» **ACTIVITY**
Print the listing exactly as it stands, and skip any pictures in it.

--- START ---

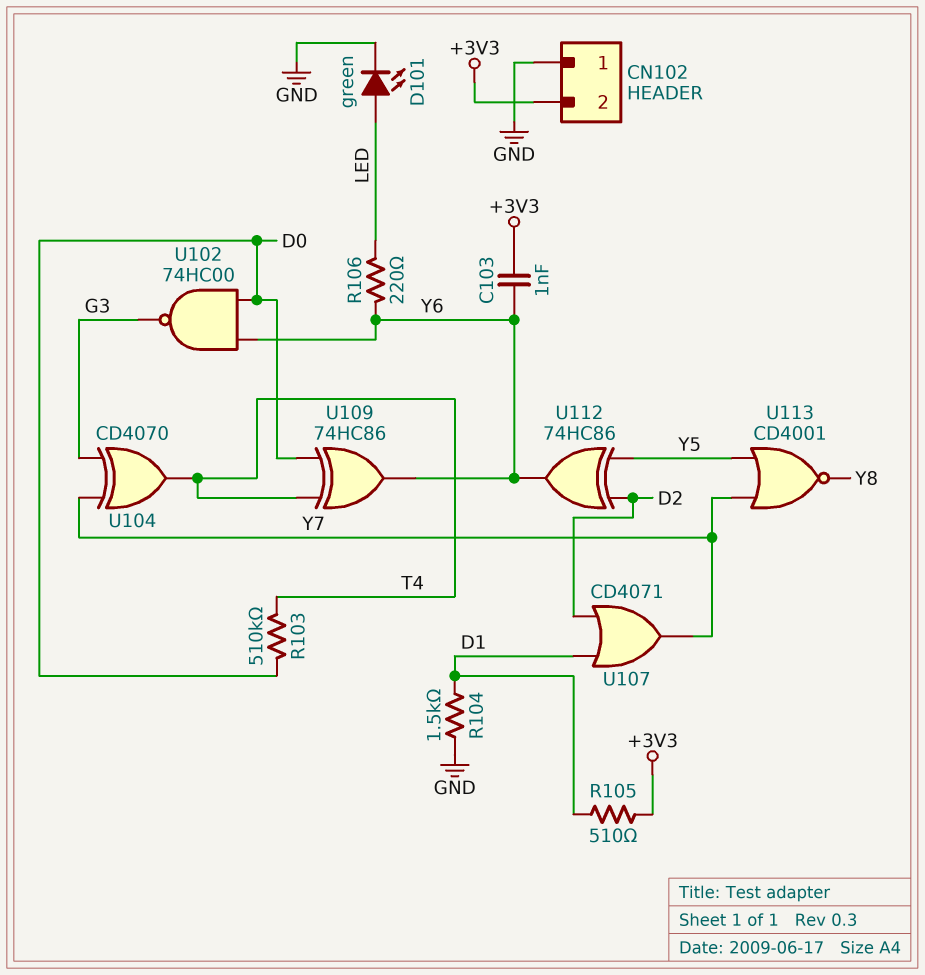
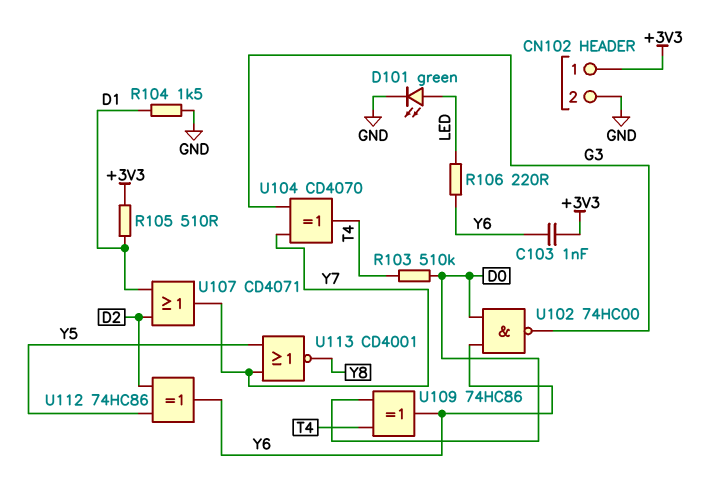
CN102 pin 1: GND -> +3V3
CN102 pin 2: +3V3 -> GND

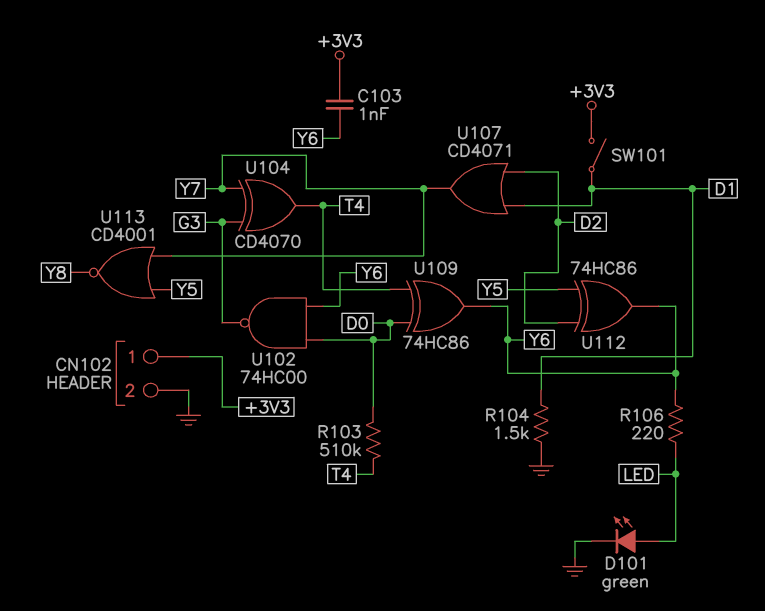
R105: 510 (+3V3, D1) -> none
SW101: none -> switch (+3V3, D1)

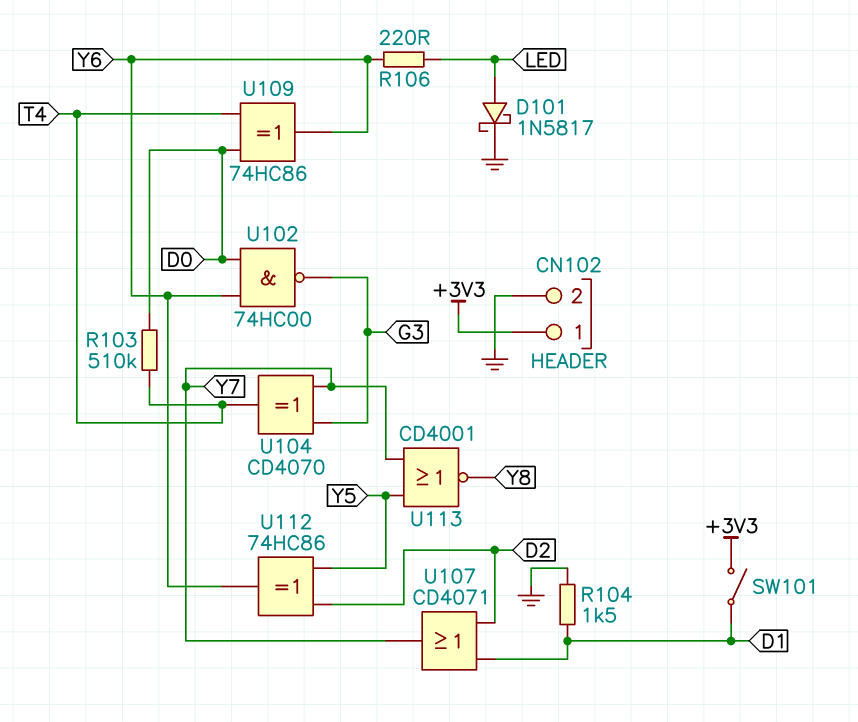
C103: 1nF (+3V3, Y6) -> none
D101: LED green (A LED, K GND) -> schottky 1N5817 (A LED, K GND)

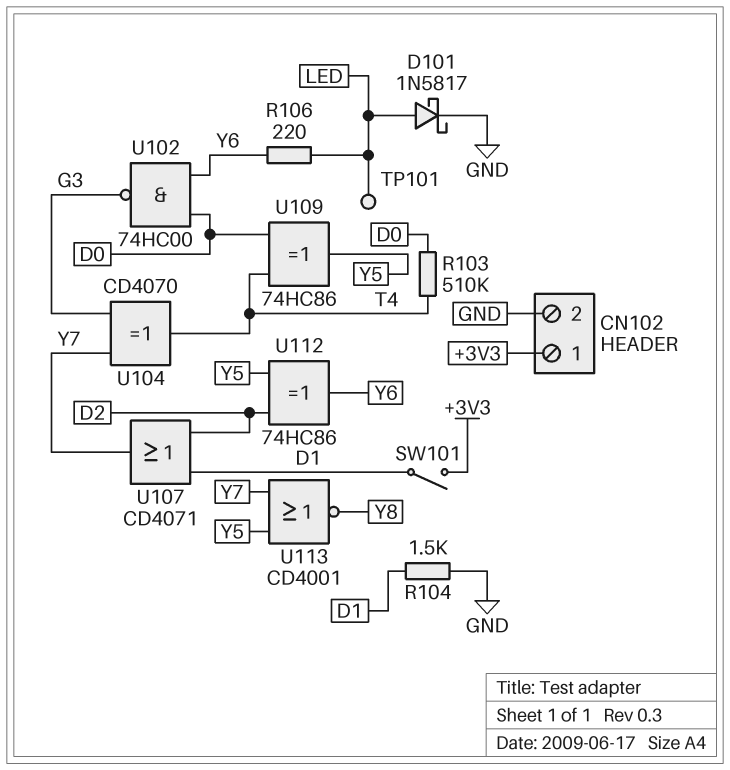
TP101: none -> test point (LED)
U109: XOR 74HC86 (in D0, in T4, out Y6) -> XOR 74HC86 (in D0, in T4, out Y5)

--- END ---

» **EXERCISE OUTPUT**
CN102 pin 1: GND -> +3V3
CN102 pin 2: +3V3 -> GND

R105: 510 (+3V3, D1) -> none
SW101: none -> switch (+3V3, D1)

C103: 1nF (+3V3, Y6) -> none
D101: LED green (A LED, K GND) -> schottky 1N5817 (A LED, K GND)

TP101: none -> test point (LED)
U109: XOR 74HC86 (in D0, in T4, out Y6) -> XOR 74HC86 (in D0, in T4, out Y5)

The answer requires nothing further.